┌──

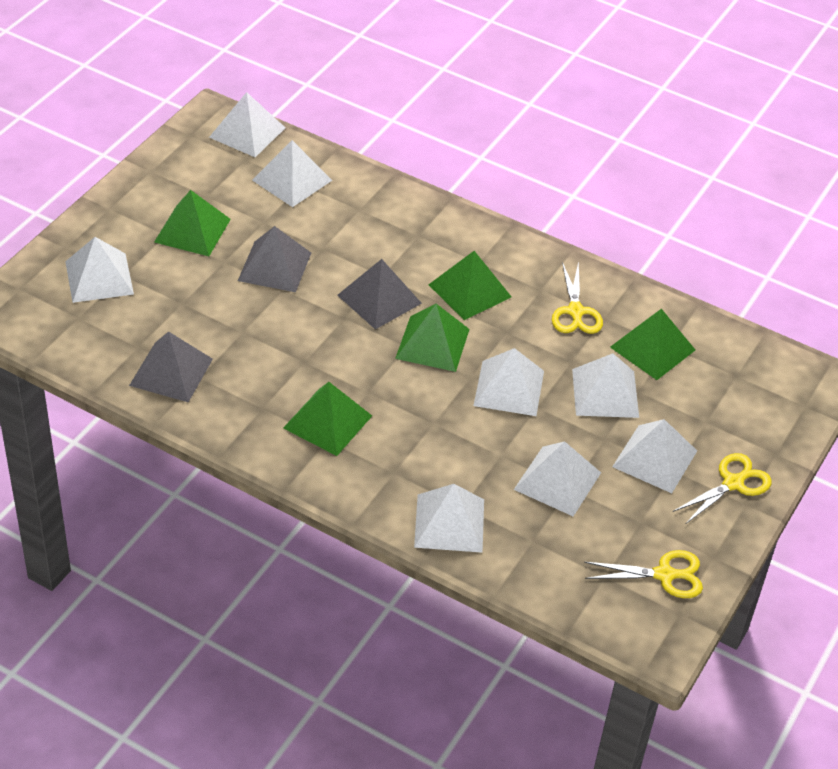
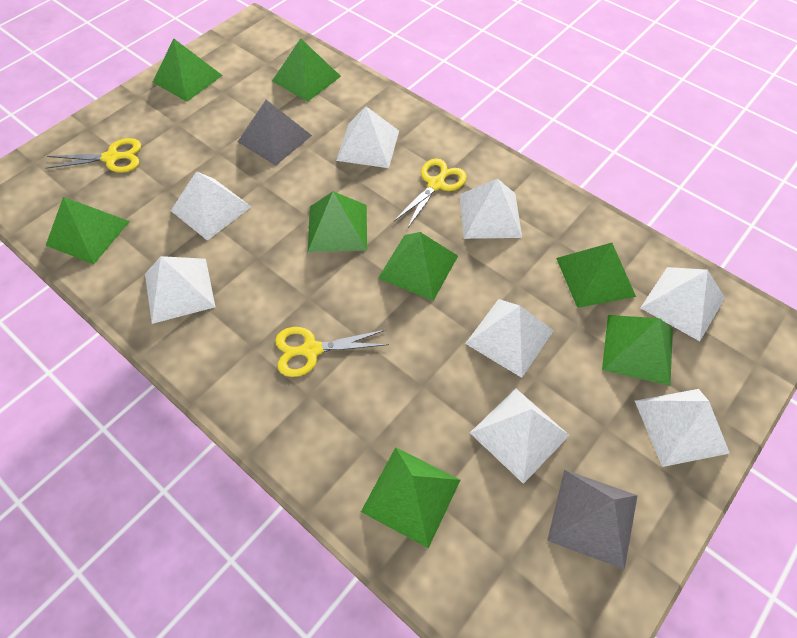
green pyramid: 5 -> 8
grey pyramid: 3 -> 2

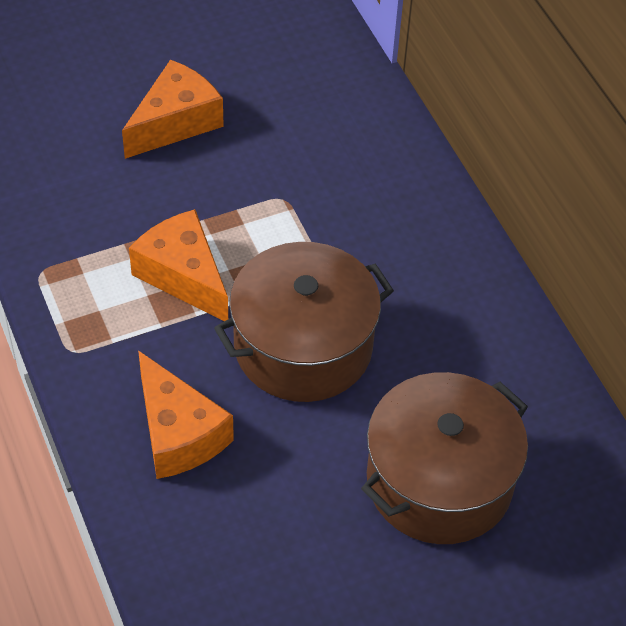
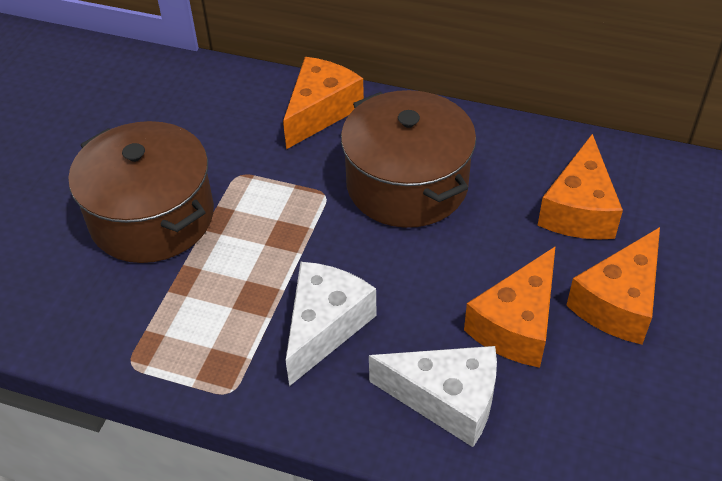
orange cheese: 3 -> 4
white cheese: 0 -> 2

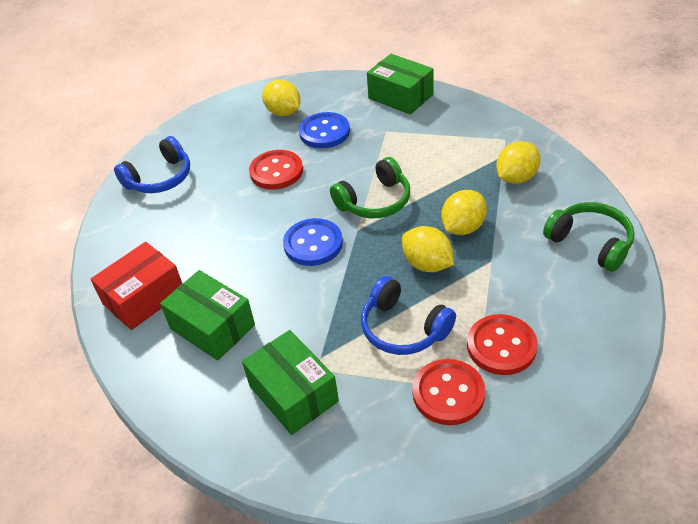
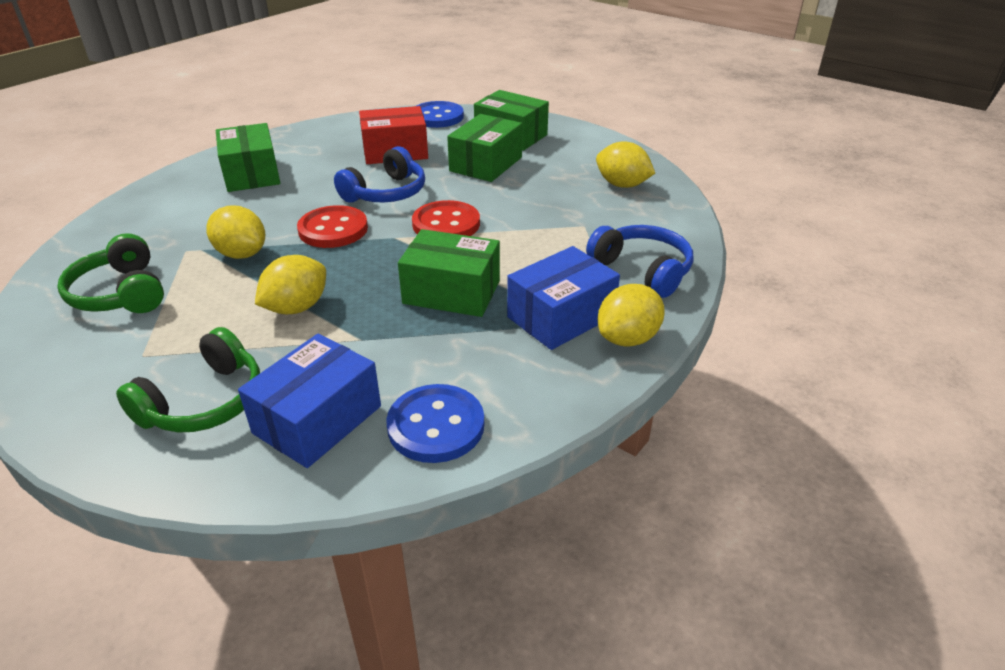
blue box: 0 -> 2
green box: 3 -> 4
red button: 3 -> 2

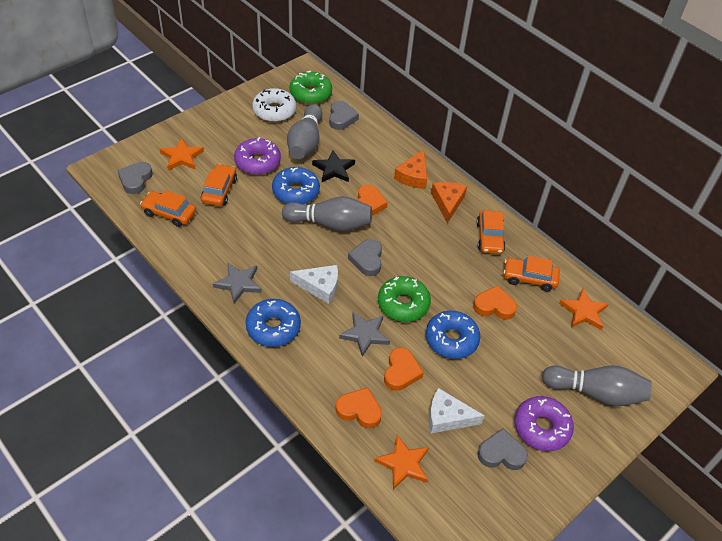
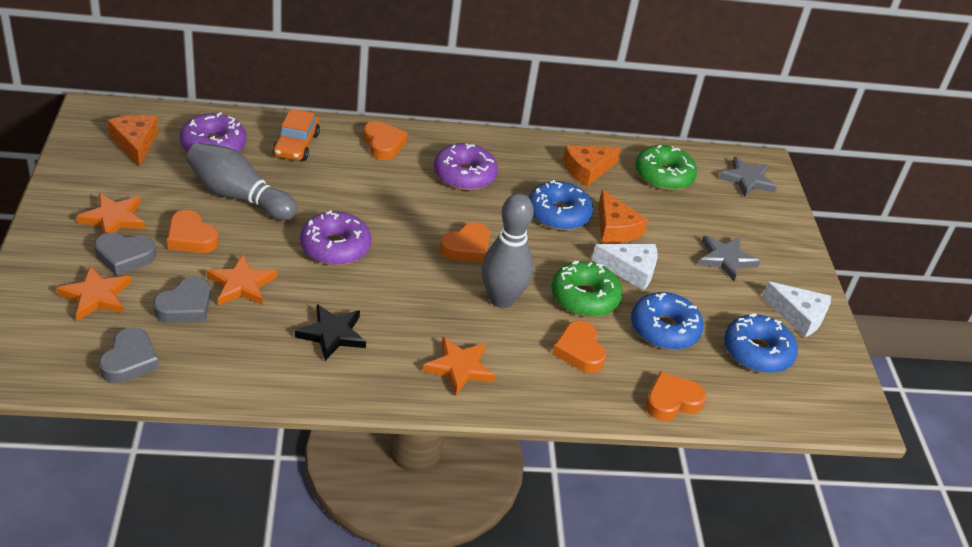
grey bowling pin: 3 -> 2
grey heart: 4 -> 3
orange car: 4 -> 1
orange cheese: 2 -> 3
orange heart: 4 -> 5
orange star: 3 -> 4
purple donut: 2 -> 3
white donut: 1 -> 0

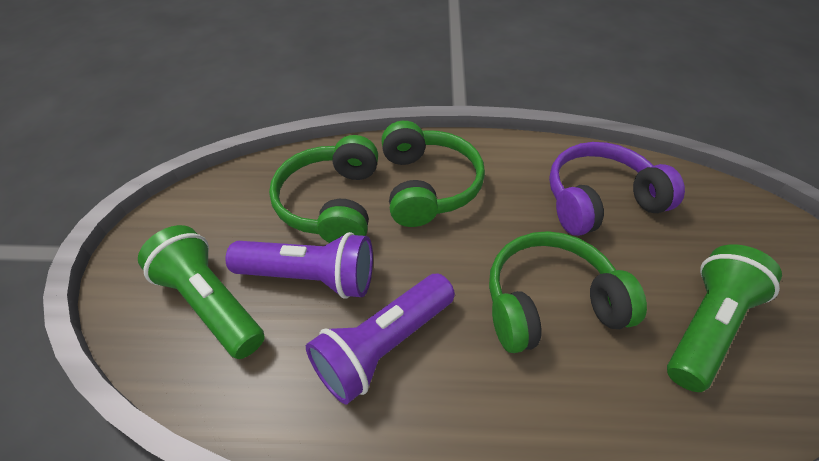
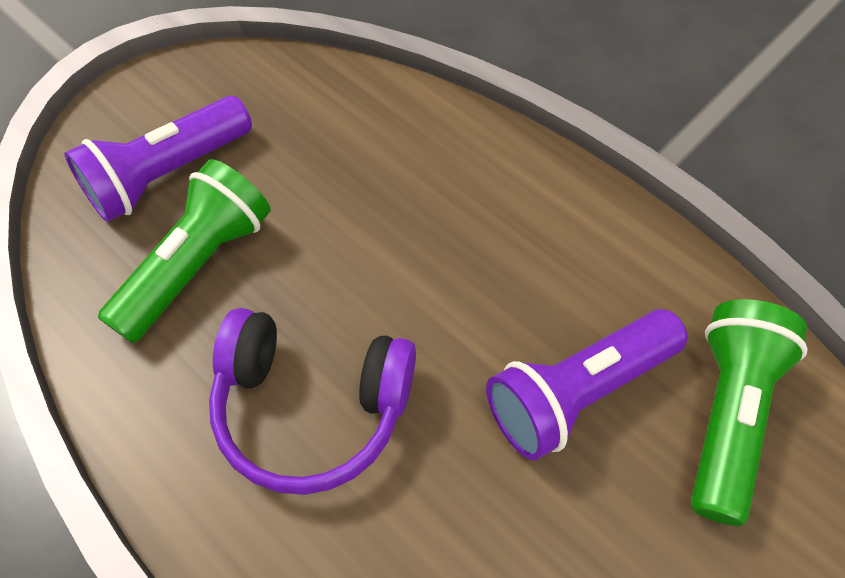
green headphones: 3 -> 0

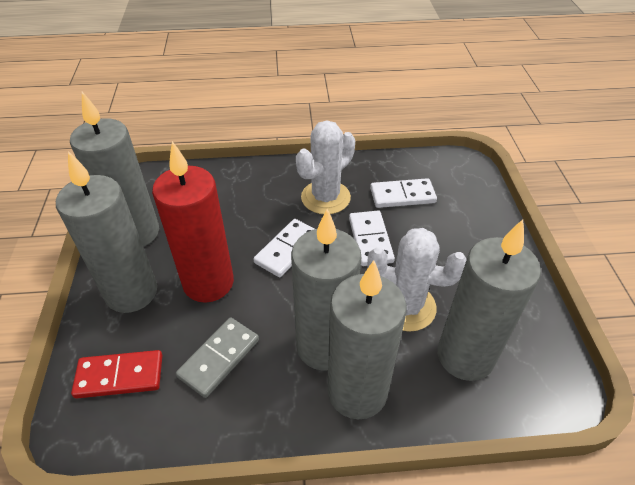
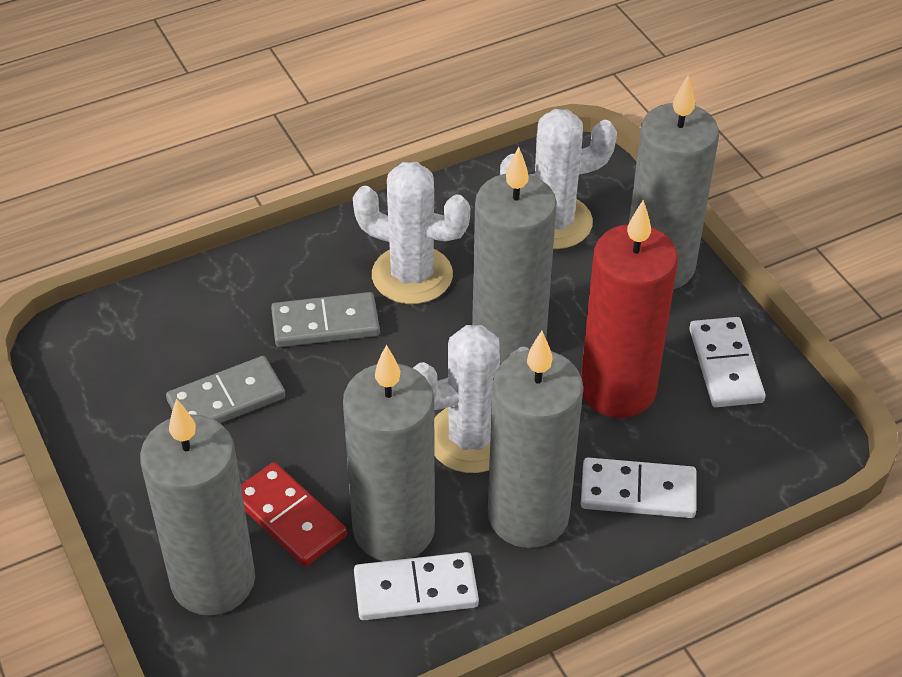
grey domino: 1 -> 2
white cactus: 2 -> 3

└──

- _What the exercise asks_
In the records, which lines mention the word "green"? Copy those lines.

- _Output for this task_
green pyramid: 5 -> 8
green box: 3 -> 4
green headphones: 3 -> 0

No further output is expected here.